## Problem statement
For the entries below, say how many lines hold the word "black", with the number as the only reply.

## Extracted records
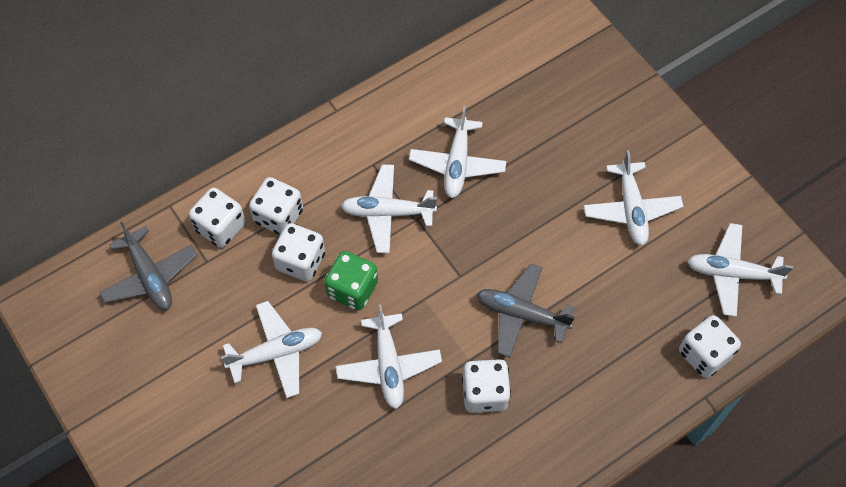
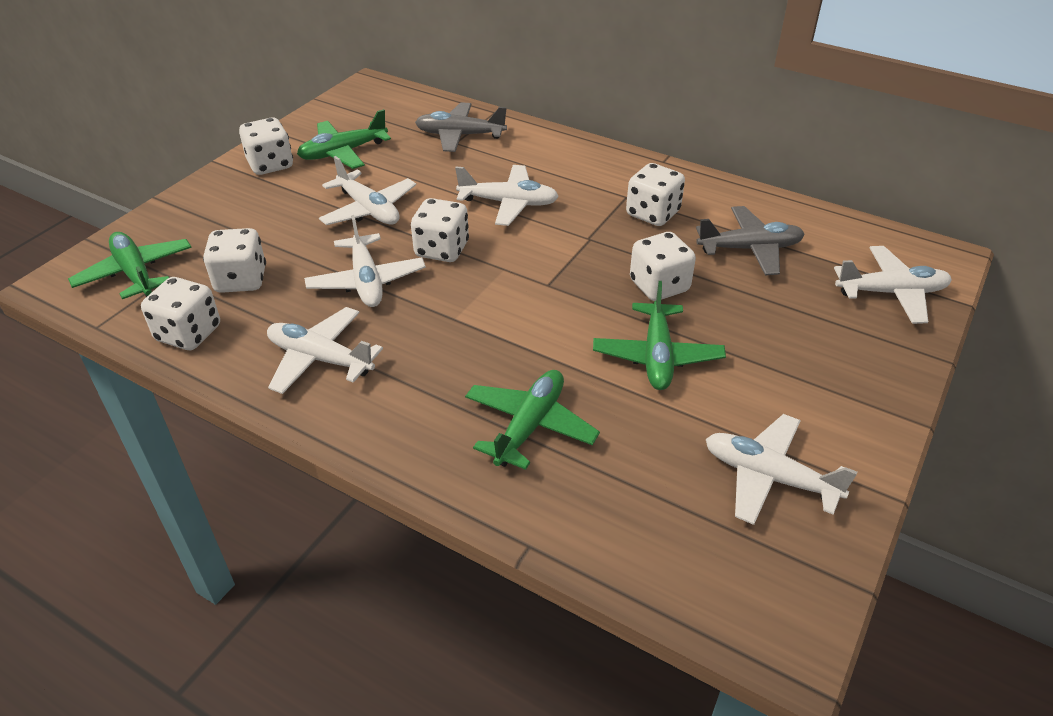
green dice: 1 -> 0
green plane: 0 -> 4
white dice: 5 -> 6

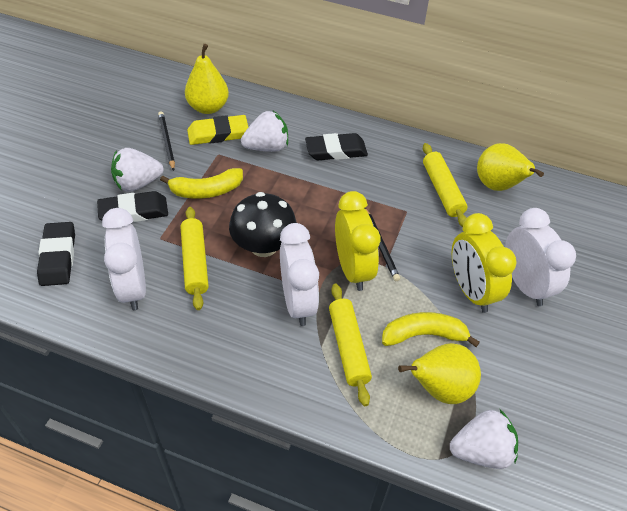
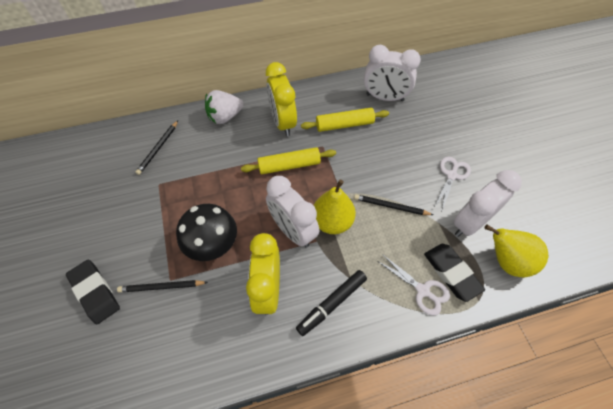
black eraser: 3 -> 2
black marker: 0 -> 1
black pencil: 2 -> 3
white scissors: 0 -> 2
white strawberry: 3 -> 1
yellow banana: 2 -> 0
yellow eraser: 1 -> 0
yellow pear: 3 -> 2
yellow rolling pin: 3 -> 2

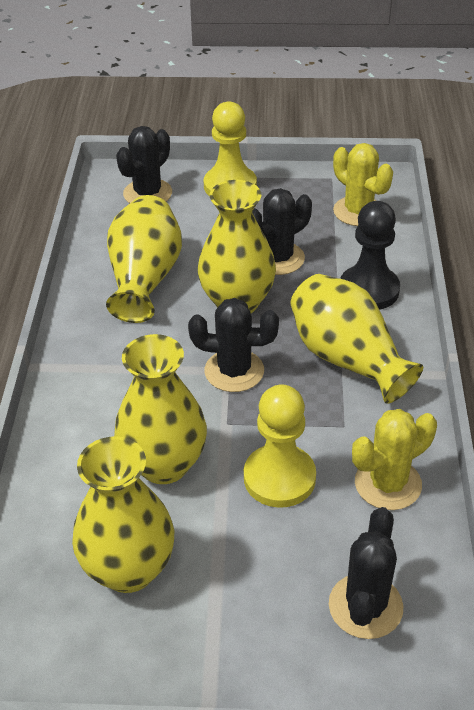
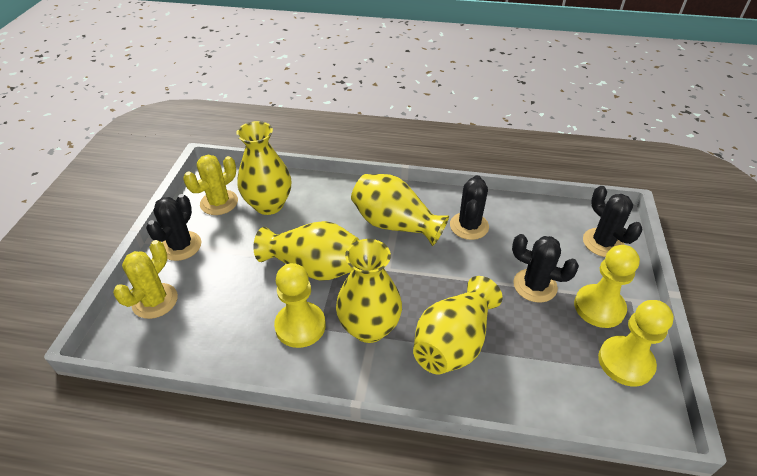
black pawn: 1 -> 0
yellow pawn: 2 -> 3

## The completed task
4